Task instructions: Look for the word "none" in the records, and copy each line where it appears.
____________________
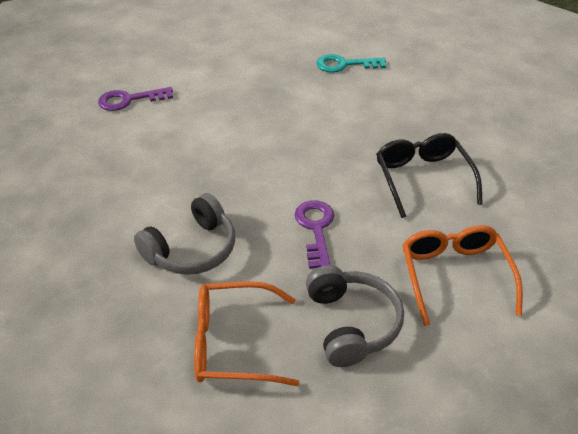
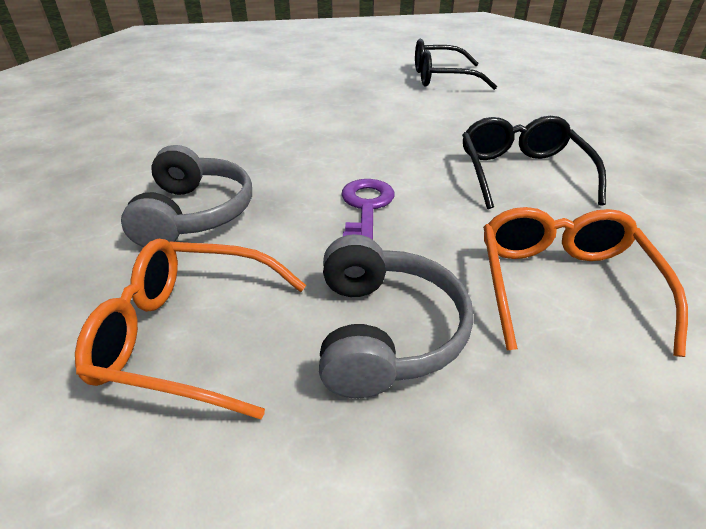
camera: 10 degrees right, 5 degrees down
(129, 100) = (203, 87): purple key -> none
(192, 249) = (194, 214): grey headphones -> grey headphones turned 60 degrees counterclockwise
(344, 65) = (441, 78): turquoise key -> black glasses

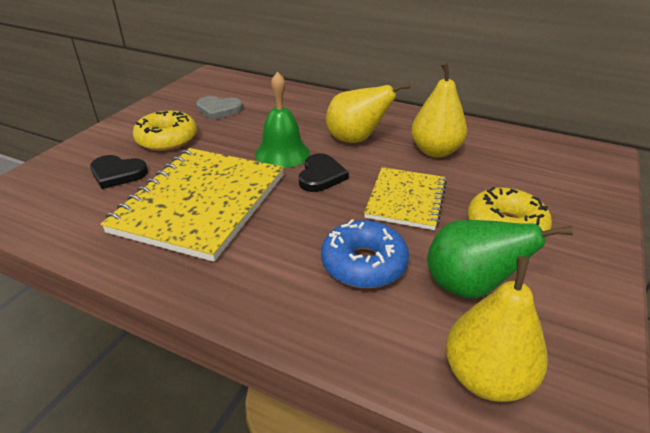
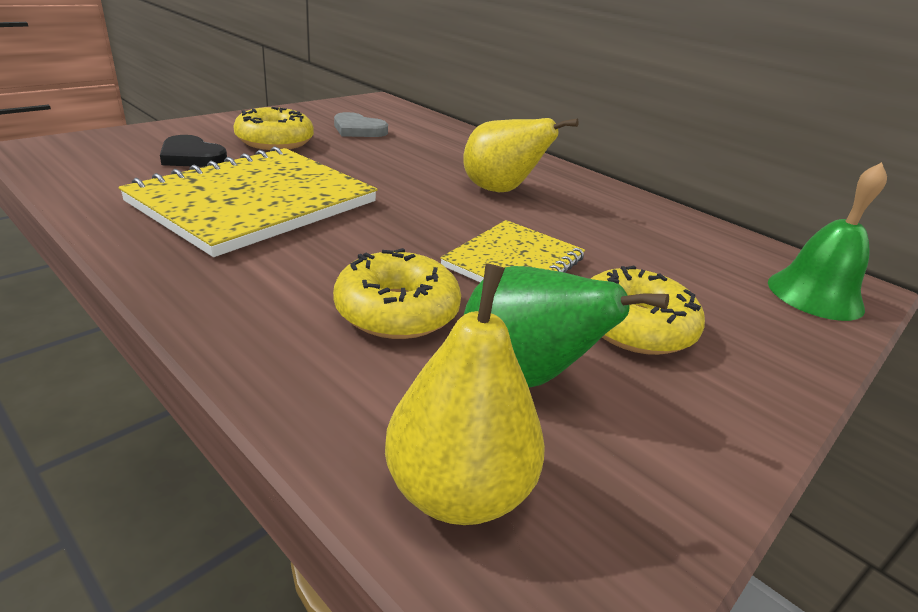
camera: 15 degrees right, 5 degrees down
(282, 153) = (395, 182): green bell -> green bell (815, 295)
(321, 176) = (423, 213): black heart -> none
(363, 264) = (397, 311): blue donut -> yellow donut
(435, 151) = (598, 225): yellow pear -> none

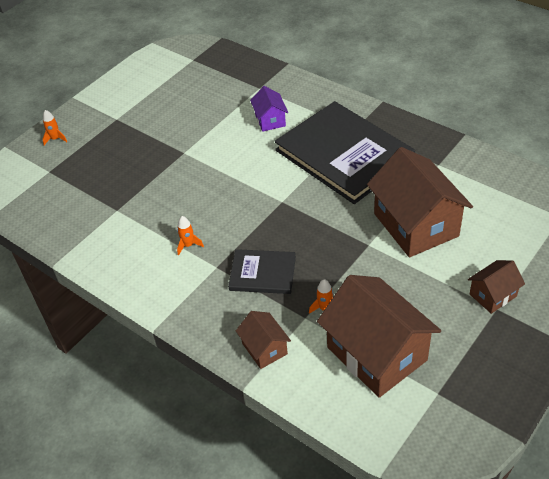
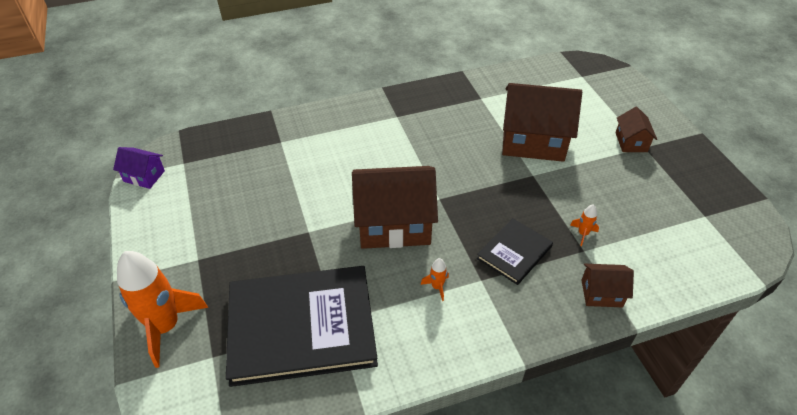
camera: 60 degrees left, 0 degrees up
(55, 139) = (165, 327): orange rocket -> orange rocket, size x2.46
(270, 120) = (331, 156): purple house -> purple house (144, 176)
(344, 155) = (420, 137): black book -> black book (301, 327)
(376, 353) = (649, 228): brown house -> brown house (394, 224)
____________________
Output of the task:
(129, 100) = (203, 87): purple key -> none
(321, 176) = (423, 213): black heart -> none
(435, 151) = (598, 225): yellow pear -> none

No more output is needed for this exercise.